START Dataset entries
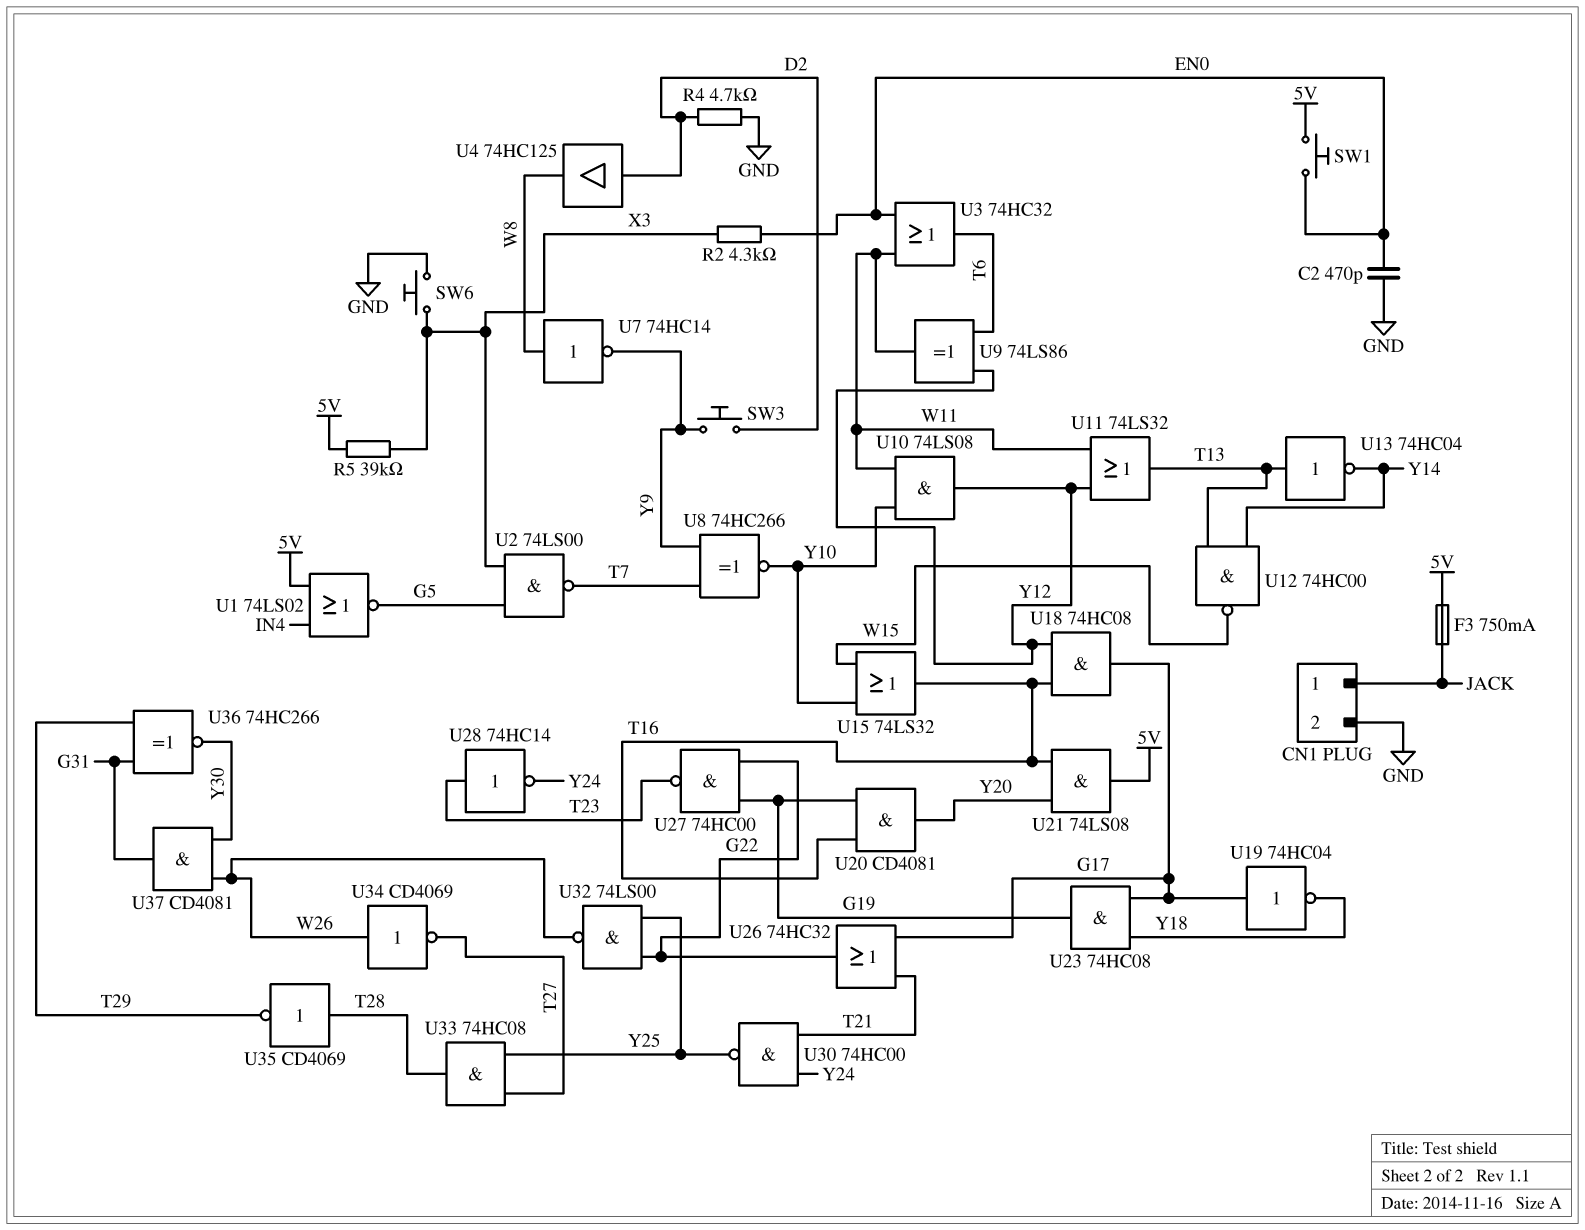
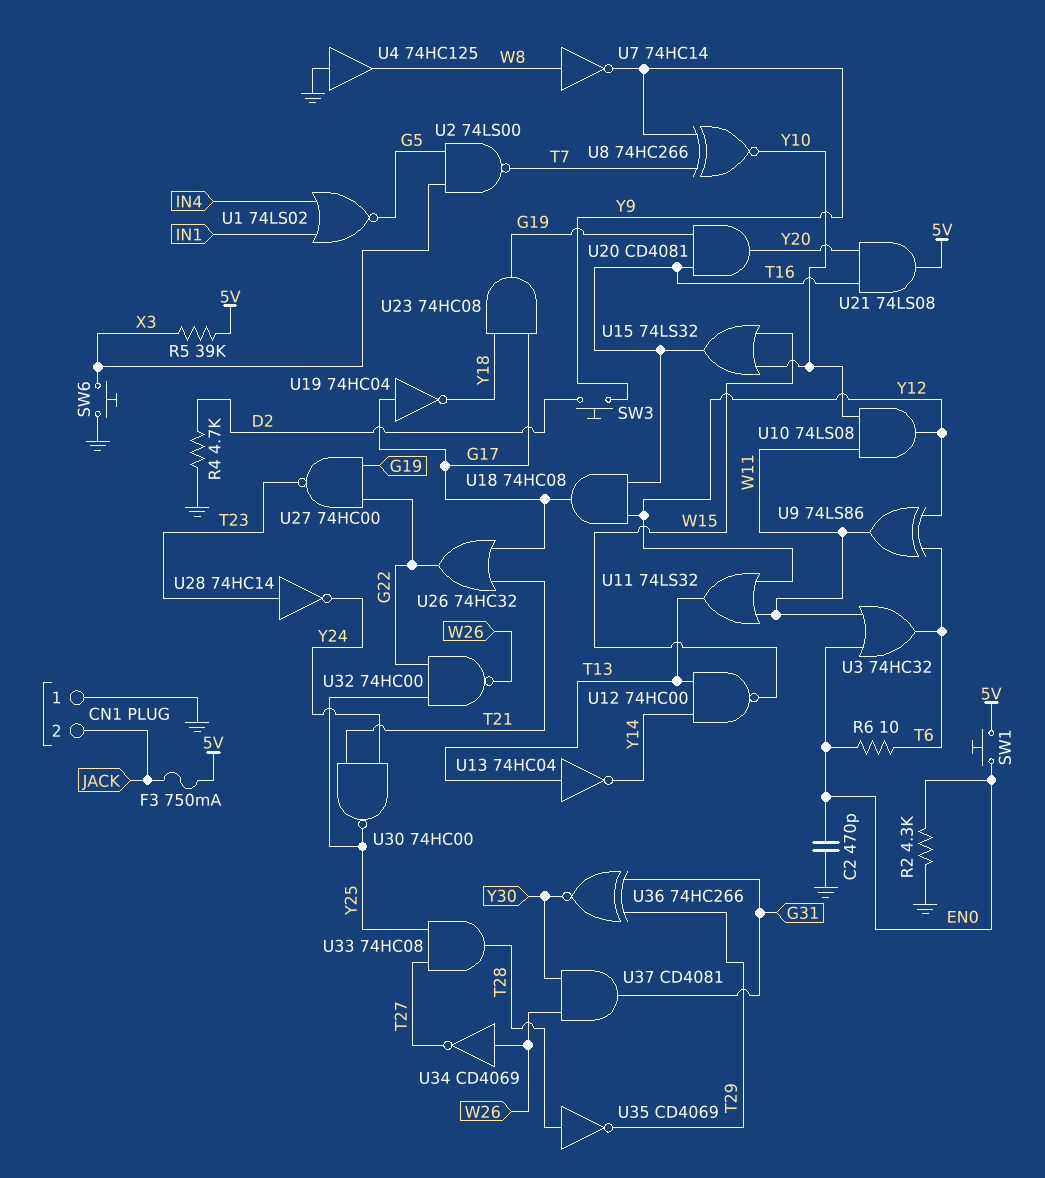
CN1 pin 1: JACK -> GND
CN1 pin 2: GND -> JACK
R2: 4.3k (EN0, X3) -> 4.3k (EN0, GND)
R6: none -> 10 (EN0, T6)
U1: NOR 74LS02 (in 5V, in IN4, out G5) -> NOR 74LS02 (in IN1, in IN4, out G5)
U4: buffer 74HC125 (in D2, out W8) -> buffer 74HC125 (in GND, out W8)
U32: NAND 74LS00 (in G22, in Y25, out W26) -> NAND 74HC00 (in G22, in Y25, out W26)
END Dataset entries
:: Task description ::
Do not include the images; transcribe the rest of the listing exactly.

:: Output of the exercise ::
CN1 pin 1: JACK -> GND
CN1 pin 2: GND -> JACK
R2: 4.3k (EN0, X3) -> 4.3k (EN0, GND)
R6: none -> 10 (EN0, T6)
U1: NOR 74LS02 (in 5V, in IN4, out G5) -> NOR 74LS02 (in IN1, in IN4, out G5)
U4: buffer 74HC125 (in D2, out W8) -> buffer 74HC125 (in GND, out W8)
U32: NAND 74LS00 (in G22, in Y25, out W26) -> NAND 74HC00 (in G22, in Y25, out W26)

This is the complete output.